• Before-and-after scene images
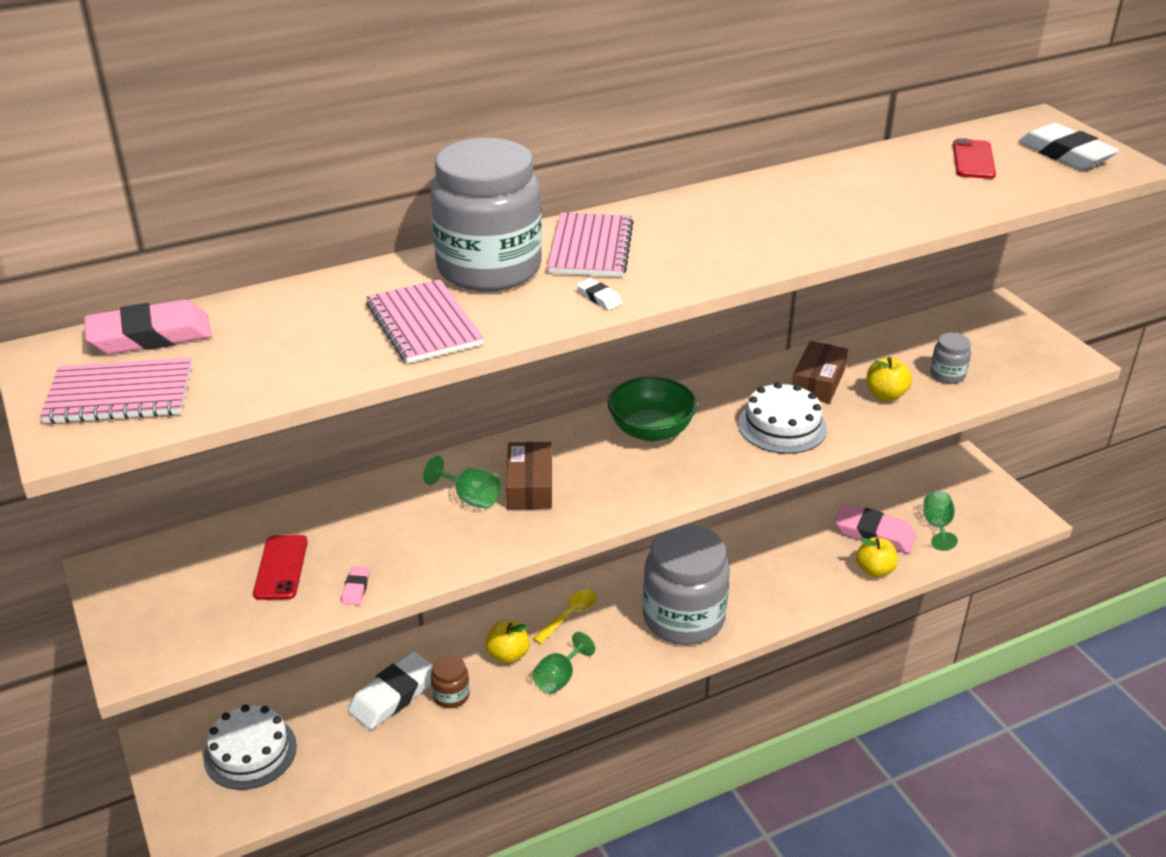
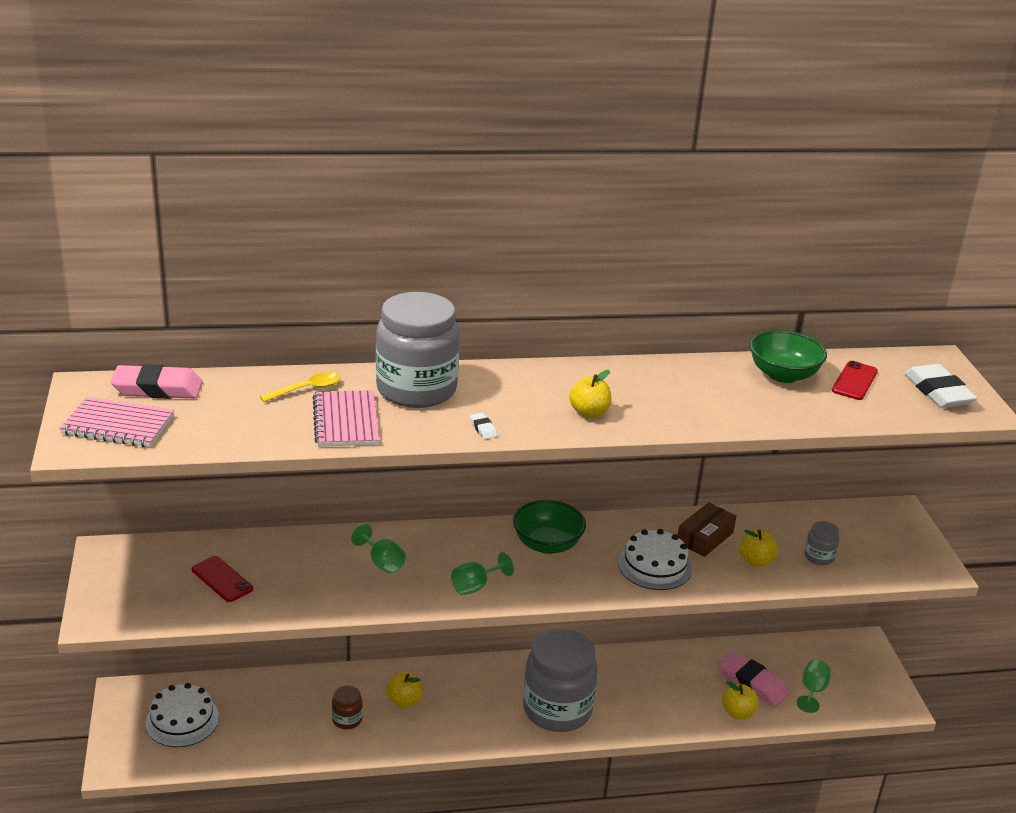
camera: 15 degrees right, 5 degrees down
red phone [253,535,308,600] -> red phone turned 60 degrees counterclockwise [192,556,253,602]
pink eraser [342,566,370,605] -> none
white eraser [348,652,433,730] -> none
brown box [506,442,552,509] -> none
green goblet [532,632,595,694] -> green goblet moved to [451,552,514,595]
yellow spoon [533,589,597,644] -> yellow spoon moved to [260,372,341,402]
pink notebook [548,213,634,277] -> none
none -> yellow apple [569,370,612,418]
none -> green bowl [750,330,827,383]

• Assignment
Please output every record above exactly. Leave the pictures out.

• Response area
camera: 15 degrees right, 5 degrees down
red phone [253,535,308,600] -> red phone turned 60 degrees counterclockwise [192,556,253,602]
pink eraser [342,566,370,605] -> none
white eraser [348,652,433,730] -> none
brown box [506,442,552,509] -> none
green goblet [532,632,595,694] -> green goblet moved to [451,552,514,595]
yellow spoon [533,589,597,644] -> yellow spoon moved to [260,372,341,402]
pink notebook [548,213,634,277] -> none
none -> yellow apple [569,370,612,418]
none -> green bowl [750,330,827,383]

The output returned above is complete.